## Material for the task
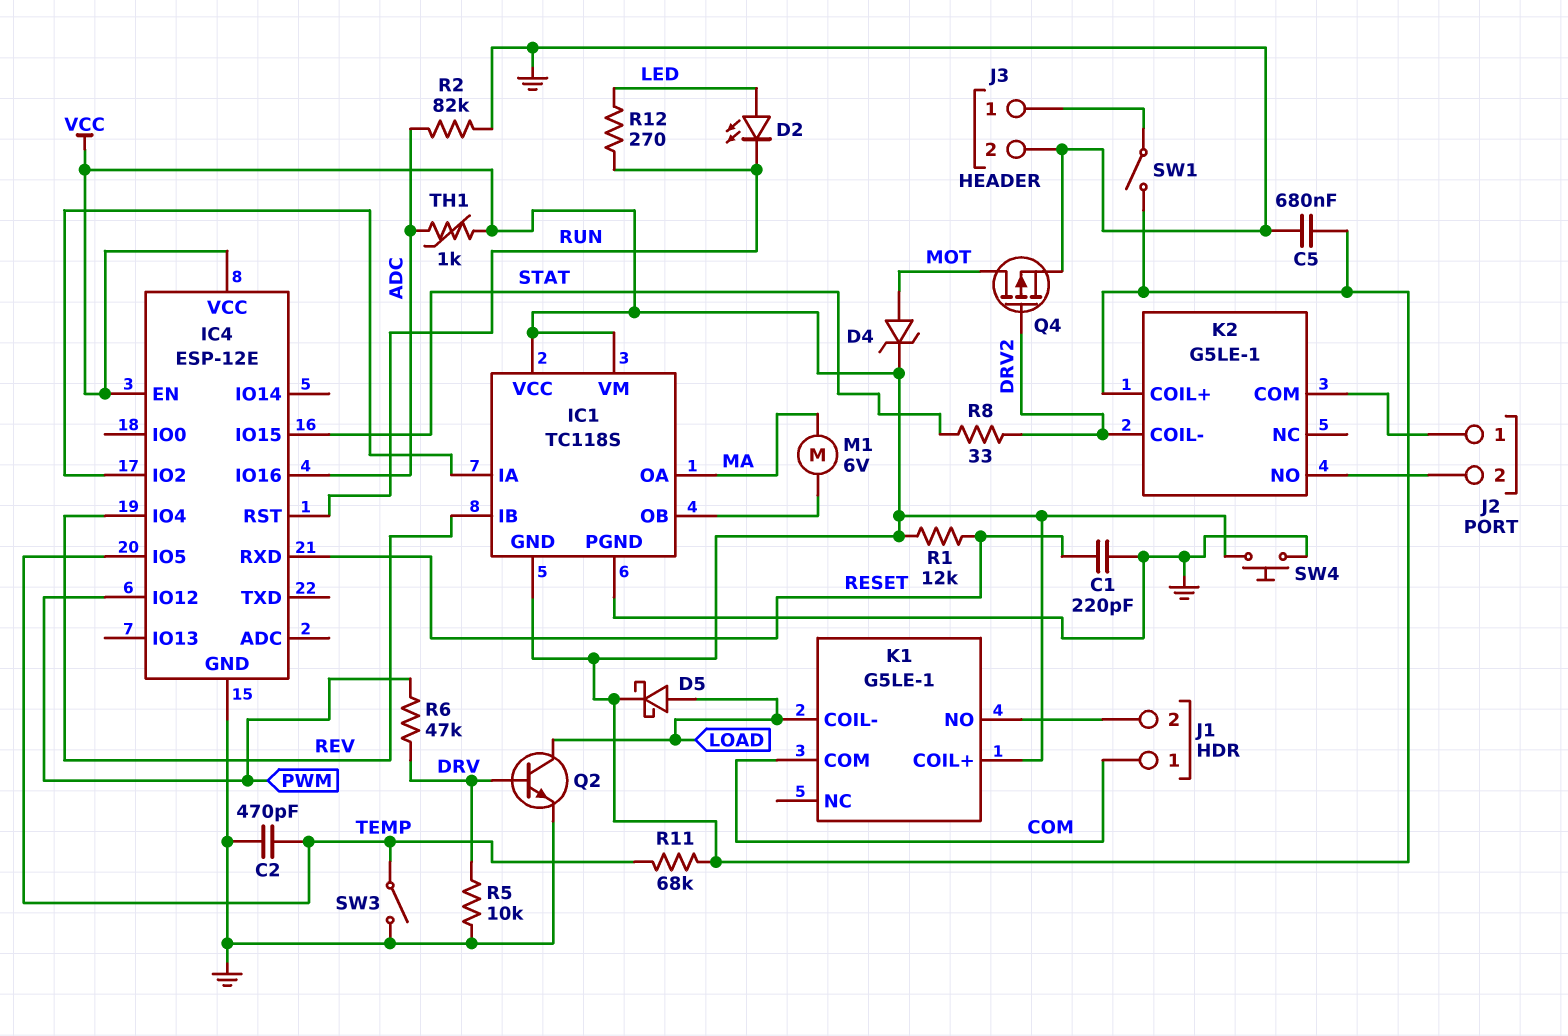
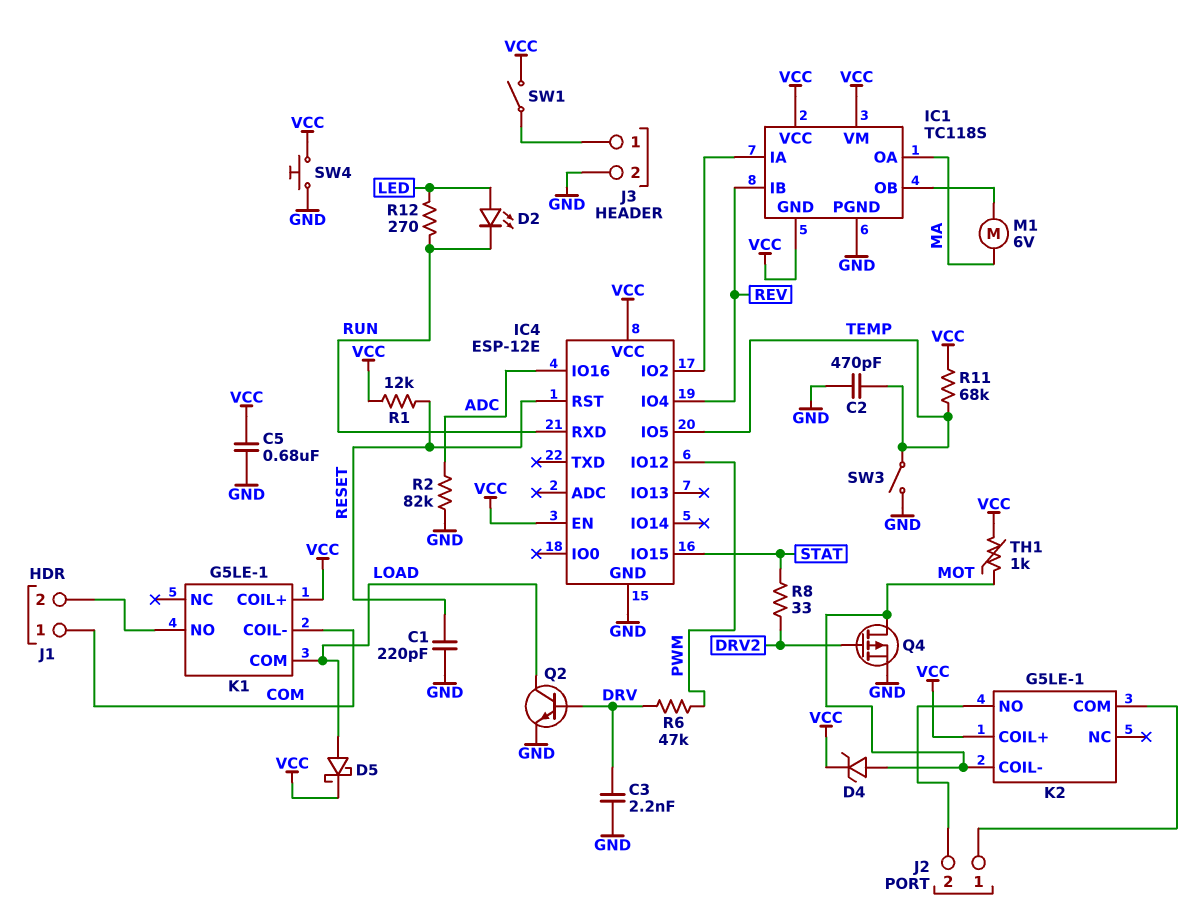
C3: none -> 2.2nF (DRV, GND)
IC4 pin RST: RUN -> RESET
IC4 pin RXD: RESET -> RUN
K1 pin COIL-: LOAD -> COM
K1 pin COM: COM -> LOAD
K2 pin COIL-: DRV2 -> MOT
R5: 10k (DRV, GND) -> none
TH1: 1k (ADC, VCC) -> 1k (MOT, VCC)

## Assignment
Exactly as written, copy out the listing, but without any pictures.

## Task result
C3: none -> 2.2nF (DRV, GND)
IC4 pin RST: RUN -> RESET
IC4 pin RXD: RESET -> RUN
K1 pin COIL-: LOAD -> COM
K1 pin COM: COM -> LOAD
K2 pin COIL-: DRV2 -> MOT
R5: 10k (DRV, GND) -> none
TH1: 1k (ADC, VCC) -> 1k (MOT, VCC)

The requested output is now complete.